### Dataset excerpts
■ ■ ■
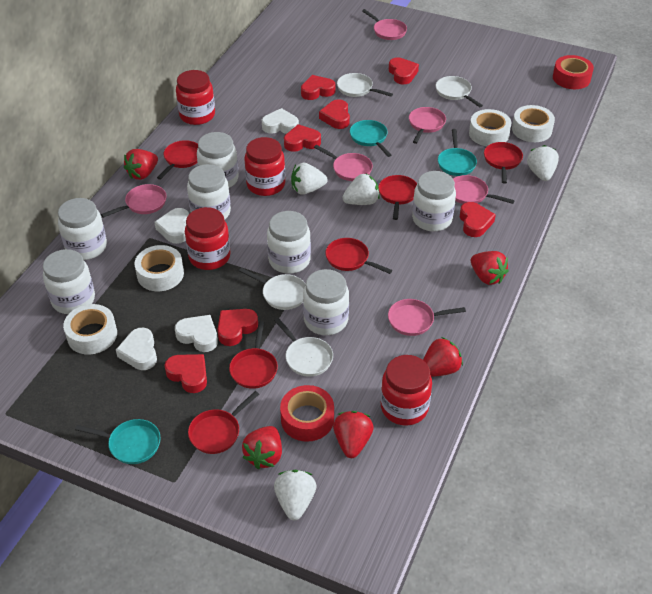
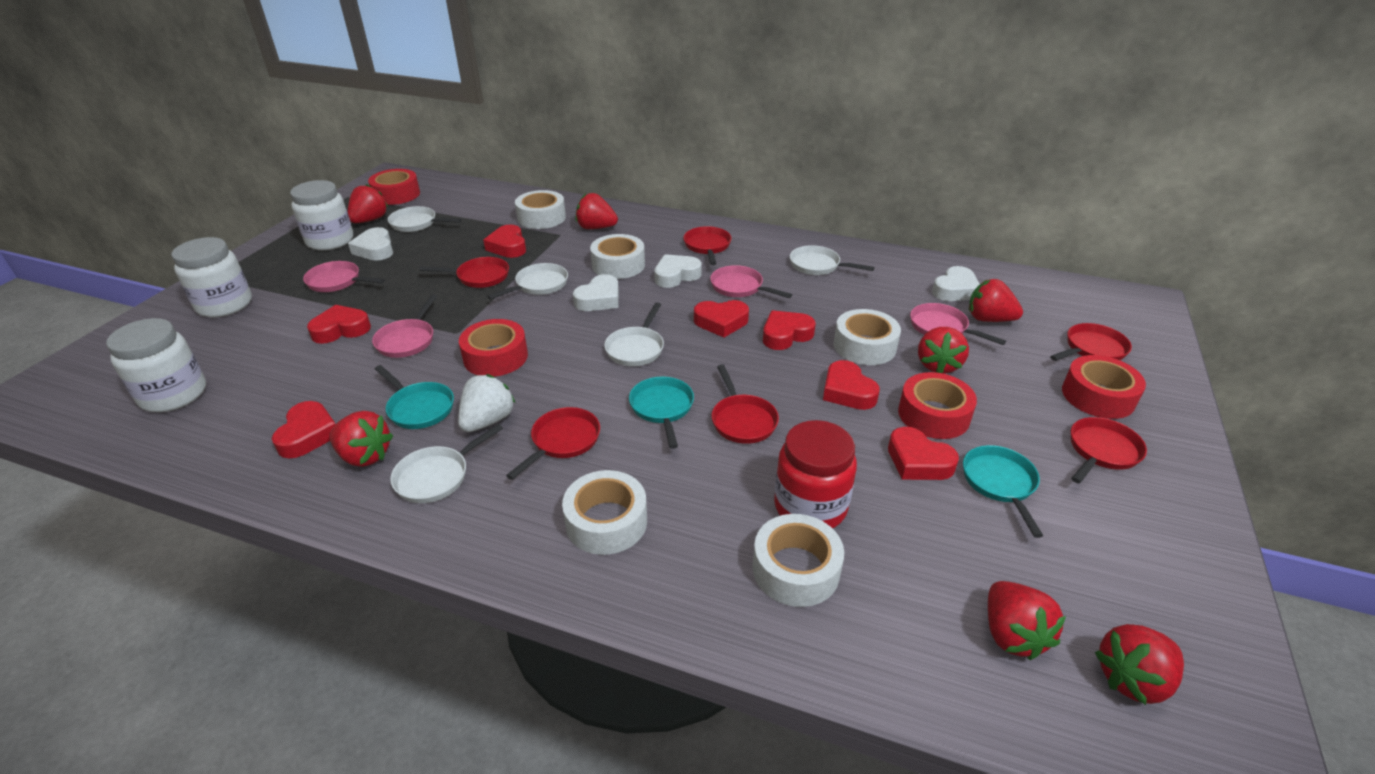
pink pan: 6 -> 4
red jar: 4 -> 1
red strawberry: 5 -> 7
red tape: 2 -> 4
white jar: 7 -> 3
white pan: 4 -> 5
white strawberry: 4 -> 1
white tape: 4 -> 5

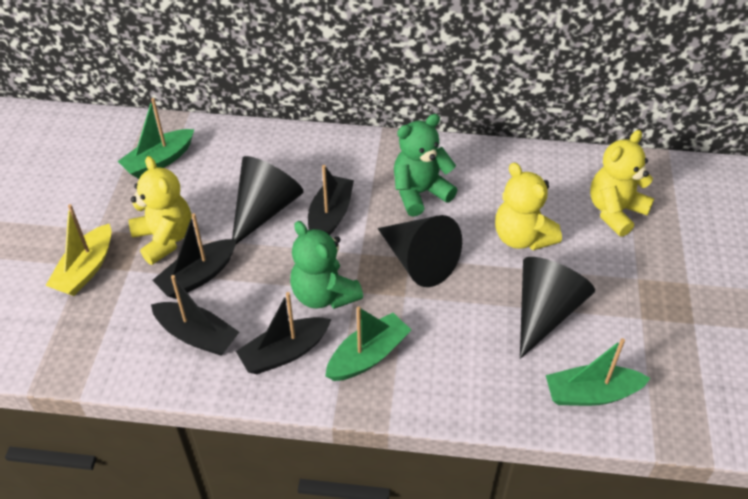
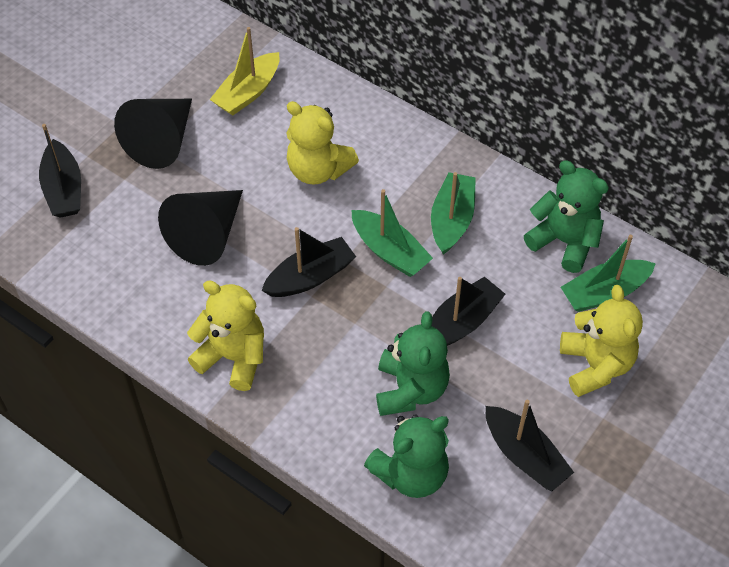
black cone: 3 -> 2
green teddy bear: 2 -> 3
■ ■ ■
For this exercise, transcribe the entries above exactly, without any pictures.

### Solution for this task
pink pan: 6 -> 4
red jar: 4 -> 1
red strawberry: 5 -> 7
red tape: 2 -> 4
white jar: 7 -> 3
white pan: 4 -> 5
white strawberry: 4 -> 1
white tape: 4 -> 5

black cone: 3 -> 2
green teddy bear: 2 -> 3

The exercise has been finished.